_What you will do_
Word for word, quote the lines from the one containing "C3: 1500uF (plus" to the end of the entries below, including both. Leave pictures out.

Detected change data
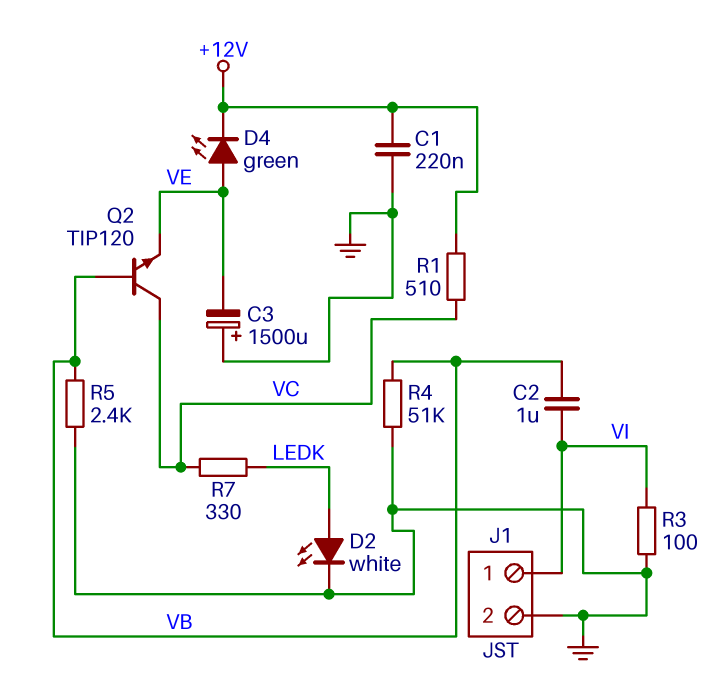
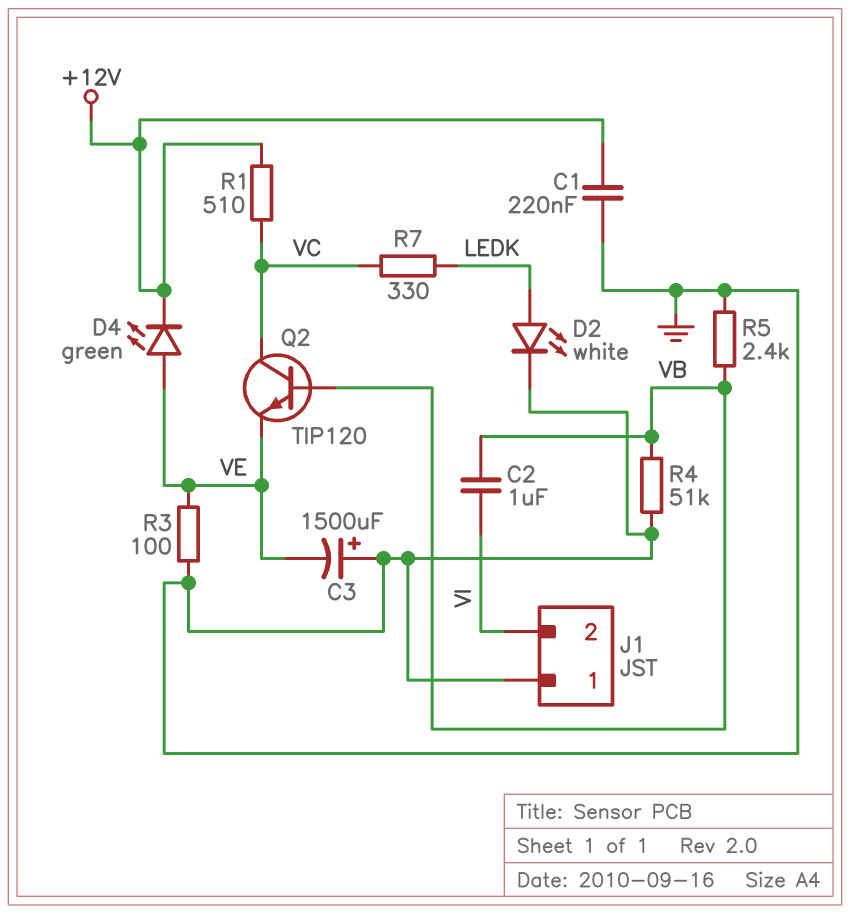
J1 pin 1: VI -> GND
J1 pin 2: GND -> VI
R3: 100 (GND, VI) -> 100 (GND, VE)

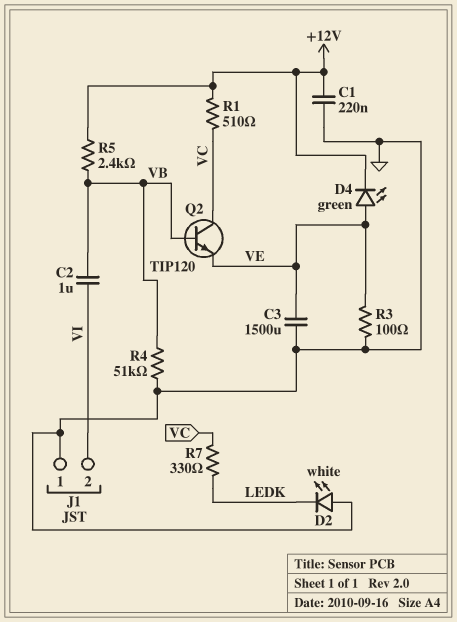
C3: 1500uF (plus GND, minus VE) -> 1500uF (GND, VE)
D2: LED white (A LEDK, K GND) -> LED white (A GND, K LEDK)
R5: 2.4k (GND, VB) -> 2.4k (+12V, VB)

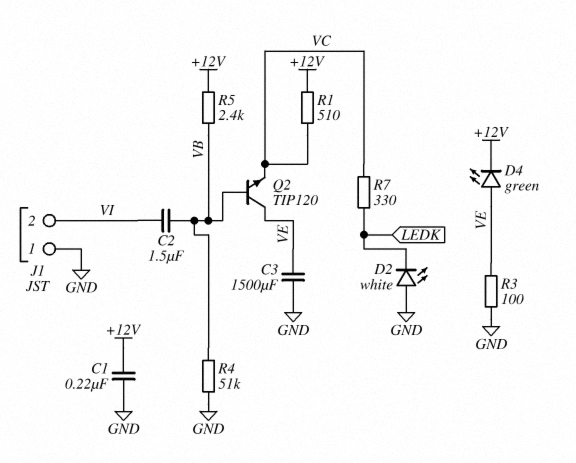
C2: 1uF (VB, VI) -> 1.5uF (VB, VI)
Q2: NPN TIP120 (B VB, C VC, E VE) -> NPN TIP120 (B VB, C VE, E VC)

_Expected answer_
C3: 1500uF (plus GND, minus VE) -> 1500uF (GND, VE)
D2: LED white (A LEDK, K GND) -> LED white (A GND, K LEDK)
R5: 2.4k (GND, VB) -> 2.4k (+12V, VB)

C2: 1uF (VB, VI) -> 1.5uF (VB, VI)
Q2: NPN TIP120 (B VB, C VC, E VE) -> NPN TIP120 (B VB, C VE, E VC)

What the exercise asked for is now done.